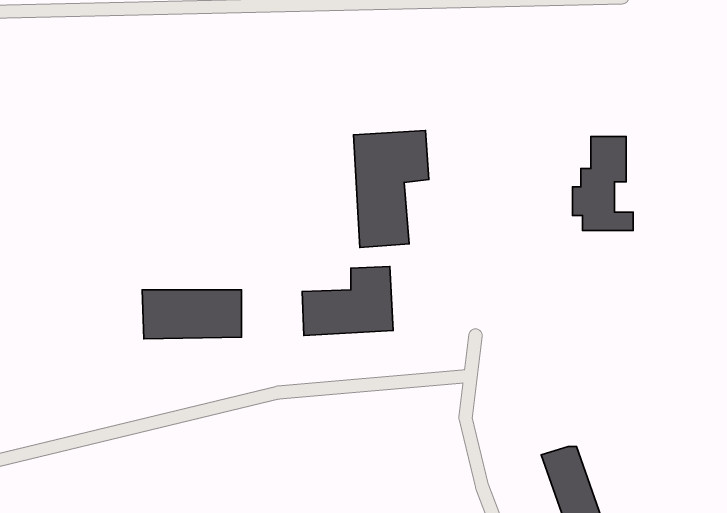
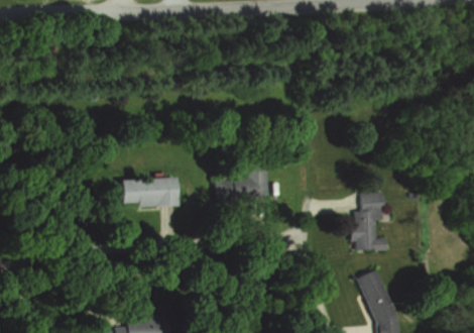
building: [354,131,429,248] -> none
building: [572,136,633,231] -> [351,193,387,249]

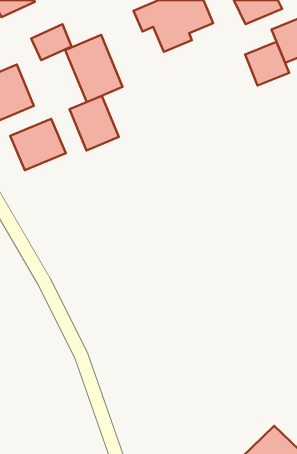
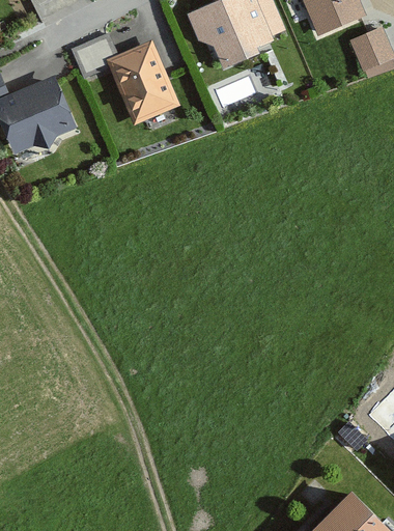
building: [245,42,289,86] -> none
building: [69,96,119,150] -> none
building: [10,119,66,170] -> none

───

What is required: All of the listing is to be written out exactly, with the pictures left out.

Response to this task:
building: [354,131,429,248] -> none
building: [572,136,633,231] -> [351,193,387,249]

building: [245,42,289,86] -> none
building: [69,96,119,150] -> none
building: [10,119,66,170] -> none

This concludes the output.